** WORK TO COMPLETE **
All of the data should be given again word for word, though the images are to be left out.

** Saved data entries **
※ ※ ※

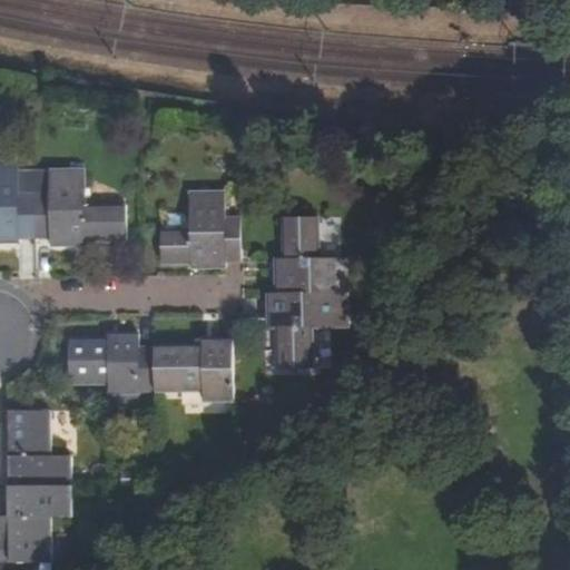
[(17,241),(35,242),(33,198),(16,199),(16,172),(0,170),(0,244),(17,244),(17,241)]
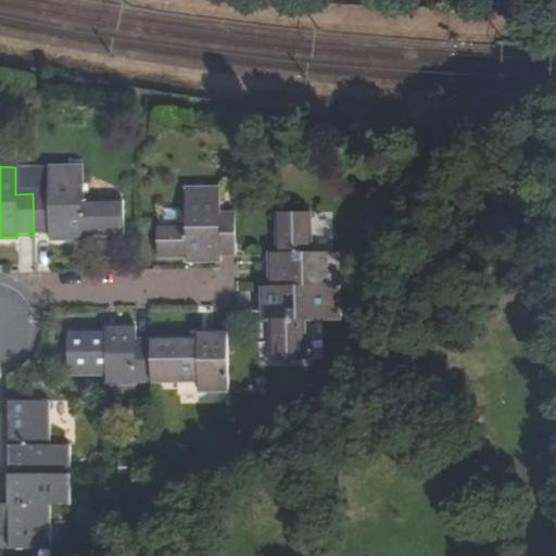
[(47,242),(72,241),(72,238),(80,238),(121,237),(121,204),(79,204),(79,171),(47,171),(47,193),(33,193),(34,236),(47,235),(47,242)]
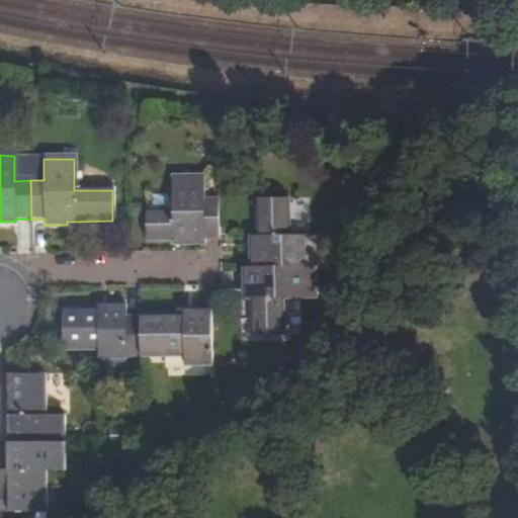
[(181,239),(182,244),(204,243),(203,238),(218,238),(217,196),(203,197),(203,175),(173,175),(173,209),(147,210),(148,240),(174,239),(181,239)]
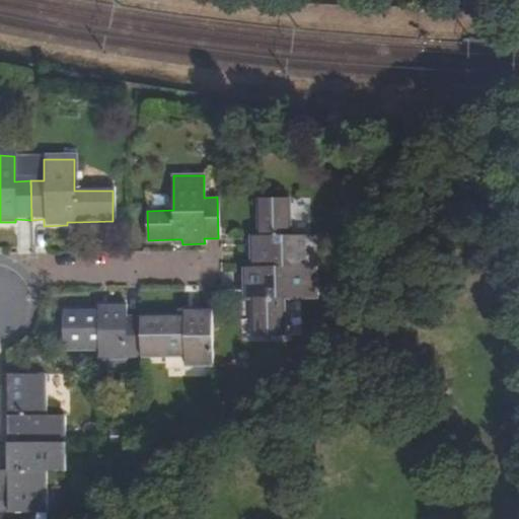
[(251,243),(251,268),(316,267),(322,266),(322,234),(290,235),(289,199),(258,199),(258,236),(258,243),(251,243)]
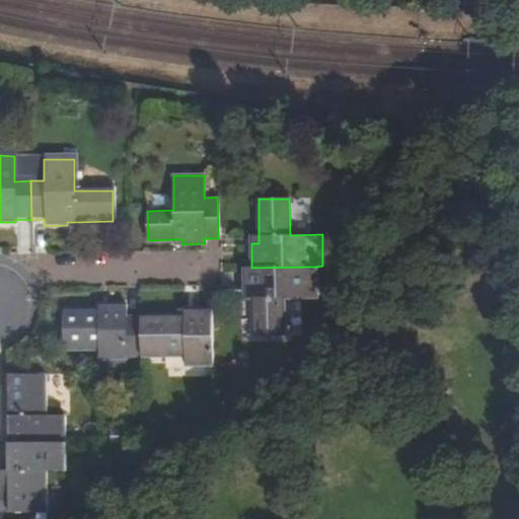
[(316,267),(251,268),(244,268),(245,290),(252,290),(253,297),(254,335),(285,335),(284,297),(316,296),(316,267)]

※ ※ ※

** RESPONSE **
[(17,241),(35,242),(33,198),(16,199),(16,172),(0,170),(0,244),(17,244),(17,241)]
[(47,242),(72,241),(72,238),(80,238),(121,237),(121,204),(79,204),(79,171),(47,171),(47,193),(33,193),(34,236),(47,235),(47,242)]
[(181,239),(182,244),(204,243),(203,238),(218,238),(217,196),(203,197),(203,175),(173,175),(173,209),(147,210),(148,240),(174,239),(181,239)]
[(251,243),(251,268),(316,267),(322,266),(322,234),(290,235),(289,199),(258,199),(258,236),(258,243),(251,243)]
[(316,267),(251,268),(244,268),(245,290),(252,290),(253,297),(254,335),(285,335),(284,297),(316,296),(316,267)]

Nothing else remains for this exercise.